━━━━━ Material shown

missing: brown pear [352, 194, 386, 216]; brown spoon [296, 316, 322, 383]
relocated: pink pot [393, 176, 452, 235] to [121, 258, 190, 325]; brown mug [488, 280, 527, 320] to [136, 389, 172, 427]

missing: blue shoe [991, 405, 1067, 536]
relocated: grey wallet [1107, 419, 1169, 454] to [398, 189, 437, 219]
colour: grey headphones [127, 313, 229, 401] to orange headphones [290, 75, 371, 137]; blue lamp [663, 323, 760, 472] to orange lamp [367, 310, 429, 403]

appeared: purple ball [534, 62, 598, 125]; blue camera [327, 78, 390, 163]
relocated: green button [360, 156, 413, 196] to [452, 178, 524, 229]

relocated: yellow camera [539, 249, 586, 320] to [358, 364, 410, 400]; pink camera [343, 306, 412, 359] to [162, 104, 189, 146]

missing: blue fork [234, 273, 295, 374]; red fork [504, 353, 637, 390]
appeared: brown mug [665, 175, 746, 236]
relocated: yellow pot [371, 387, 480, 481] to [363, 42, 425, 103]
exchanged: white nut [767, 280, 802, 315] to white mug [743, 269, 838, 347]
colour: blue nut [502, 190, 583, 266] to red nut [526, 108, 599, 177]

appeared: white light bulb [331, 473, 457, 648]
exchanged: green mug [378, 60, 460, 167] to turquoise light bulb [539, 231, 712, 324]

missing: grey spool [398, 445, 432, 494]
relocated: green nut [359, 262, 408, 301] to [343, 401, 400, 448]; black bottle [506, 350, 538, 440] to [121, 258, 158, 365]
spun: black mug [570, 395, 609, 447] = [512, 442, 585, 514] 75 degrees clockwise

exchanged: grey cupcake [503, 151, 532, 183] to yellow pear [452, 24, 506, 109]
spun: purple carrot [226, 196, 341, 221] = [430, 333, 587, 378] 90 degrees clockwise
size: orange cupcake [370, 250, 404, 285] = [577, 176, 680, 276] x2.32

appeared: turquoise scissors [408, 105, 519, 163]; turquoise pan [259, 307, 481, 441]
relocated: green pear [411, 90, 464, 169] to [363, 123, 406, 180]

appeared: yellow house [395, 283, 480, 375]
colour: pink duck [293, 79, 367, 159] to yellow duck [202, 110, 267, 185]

━━━━━━━━━━

Your objective:
Write out the complete set of records exactly as given.

Answer to the exercise:
missing: brown pear [352, 194, 386, 216]; brown spoon [296, 316, 322, 383]
relocated: pink pot [393, 176, 452, 235] to [121, 258, 190, 325]; brown mug [488, 280, 527, 320] to [136, 389, 172, 427]

missing: blue shoe [991, 405, 1067, 536]
relocated: grey wallet [1107, 419, 1169, 454] to [398, 189, 437, 219]
colour: grey headphones [127, 313, 229, 401] to orange headphones [290, 75, 371, 137]; blue lamp [663, 323, 760, 472] to orange lamp [367, 310, 429, 403]

appeared: purple ball [534, 62, 598, 125]; blue camera [327, 78, 390, 163]
relocated: green button [360, 156, 413, 196] to [452, 178, 524, 229]

relocated: yellow camera [539, 249, 586, 320] to [358, 364, 410, 400]; pink camera [343, 306, 412, 359] to [162, 104, 189, 146]

missing: blue fork [234, 273, 295, 374]; red fork [504, 353, 637, 390]
appeared: brown mug [665, 175, 746, 236]
relocated: yellow pot [371, 387, 480, 481] to [363, 42, 425, 103]
exchanged: white nut [767, 280, 802, 315] to white mug [743, 269, 838, 347]
colour: blue nut [502, 190, 583, 266] to red nut [526, 108, 599, 177]

appeared: white light bulb [331, 473, 457, 648]
exchanged: green mug [378, 60, 460, 167] to turquoise light bulb [539, 231, 712, 324]

missing: grey spool [398, 445, 432, 494]
relocated: green nut [359, 262, 408, 301] to [343, 401, 400, 448]; black bottle [506, 350, 538, 440] to [121, 258, 158, 365]
spun: black mug [570, 395, 609, 447] = [512, 442, 585, 514] 75 degrees clockwise

exchanged: grey cupcake [503, 151, 532, 183] to yellow pear [452, 24, 506, 109]
spun: purple carrot [226, 196, 341, 221] = [430, 333, 587, 378] 90 degrees clockwise
size: orange cupcake [370, 250, 404, 285] = [577, 176, 680, 276] x2.32

appeared: turquoise scissors [408, 105, 519, 163]; turquoise pan [259, 307, 481, 441]
relocated: green pear [411, 90, 464, 169] to [363, 123, 406, 180]

appeared: yellow house [395, 283, 480, 375]
colour: pink duck [293, 79, 367, 159] to yellow duck [202, 110, 267, 185]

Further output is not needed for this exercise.